╭─ EXTRACTED ENTRIES

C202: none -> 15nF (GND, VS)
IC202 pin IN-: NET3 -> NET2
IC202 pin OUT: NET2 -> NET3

╰─
╭─ EXTRACTED ENTRIES

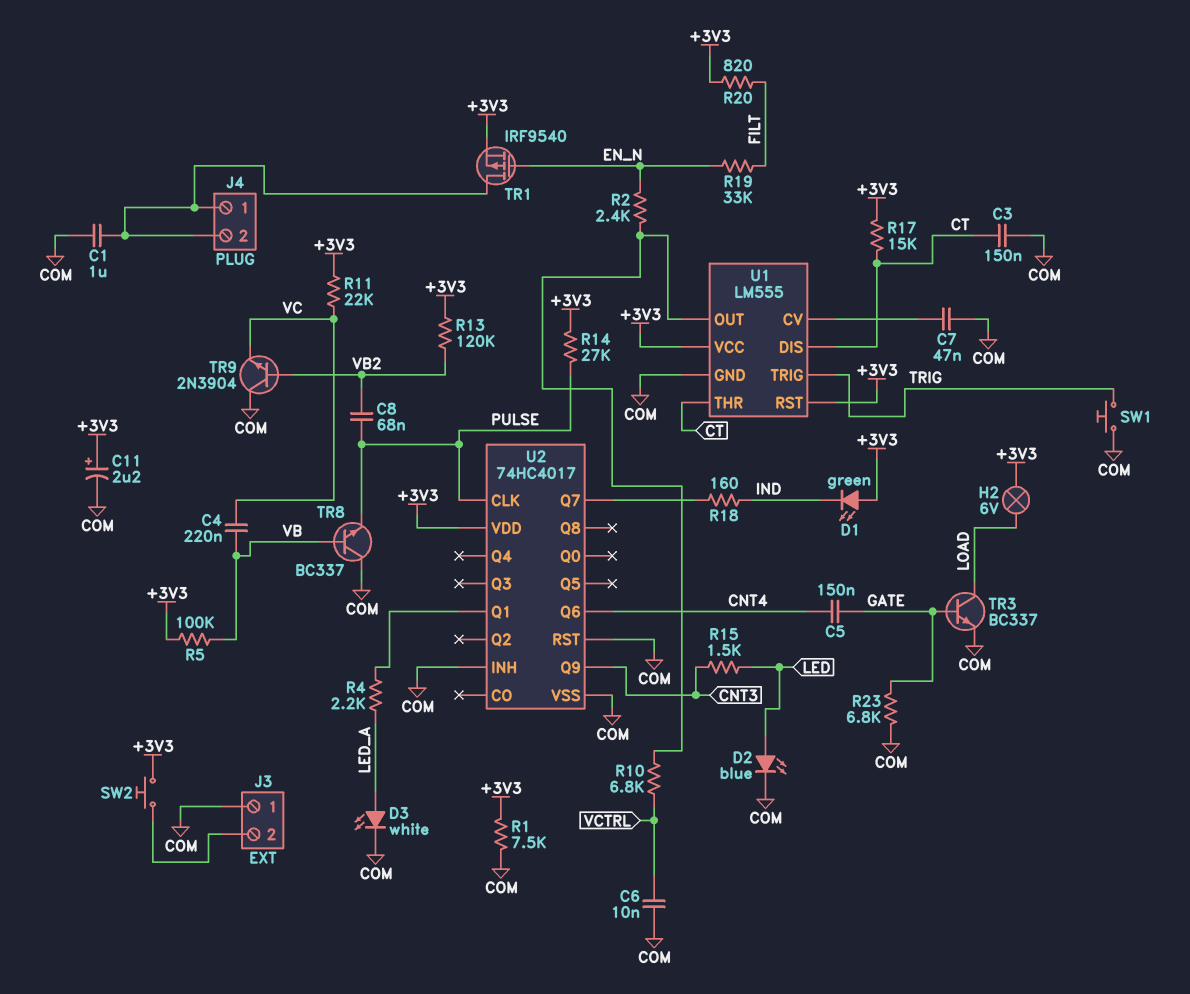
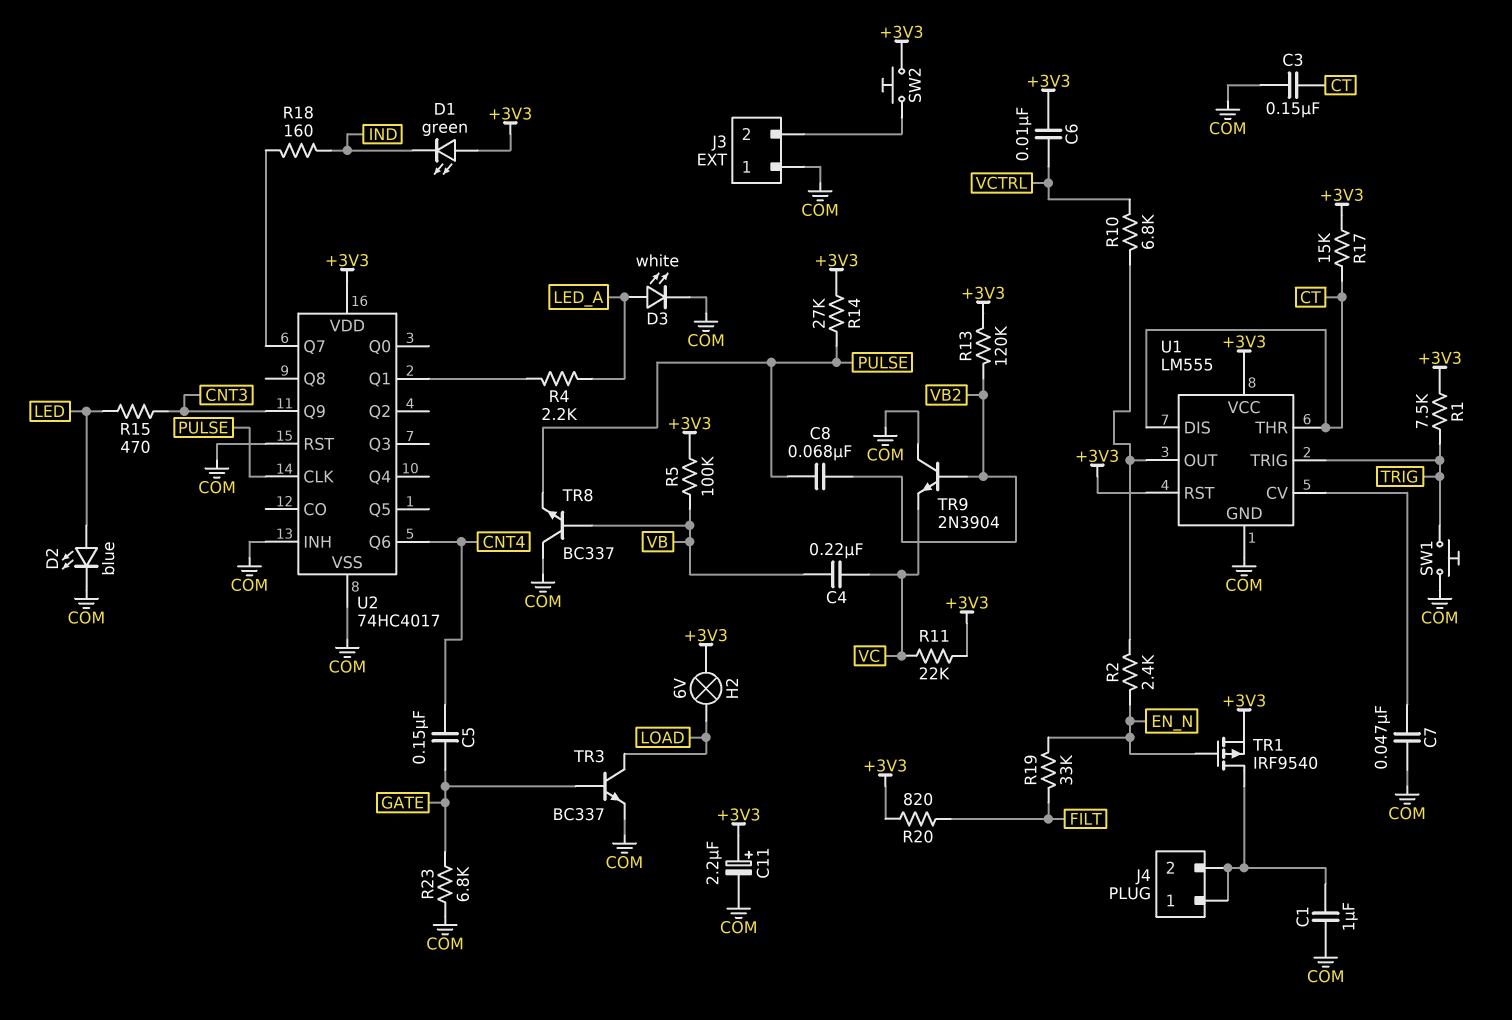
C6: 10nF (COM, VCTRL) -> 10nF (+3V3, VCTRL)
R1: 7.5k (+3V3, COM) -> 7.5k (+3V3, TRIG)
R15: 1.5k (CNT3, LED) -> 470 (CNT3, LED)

╰─

WHAT THE TASK REQUIRES: Given the data above, transcribe exactly the lines from the one containing "C202: none -> 15nF (GND, VS)" down to the one containing "IC202 pin OUT: NET2 -> NET3", and no others.

TASK RESULT:
C202: none -> 15nF (GND, VS)
IC202 pin IN-: NET3 -> NET2
IC202 pin OUT: NET2 -> NET3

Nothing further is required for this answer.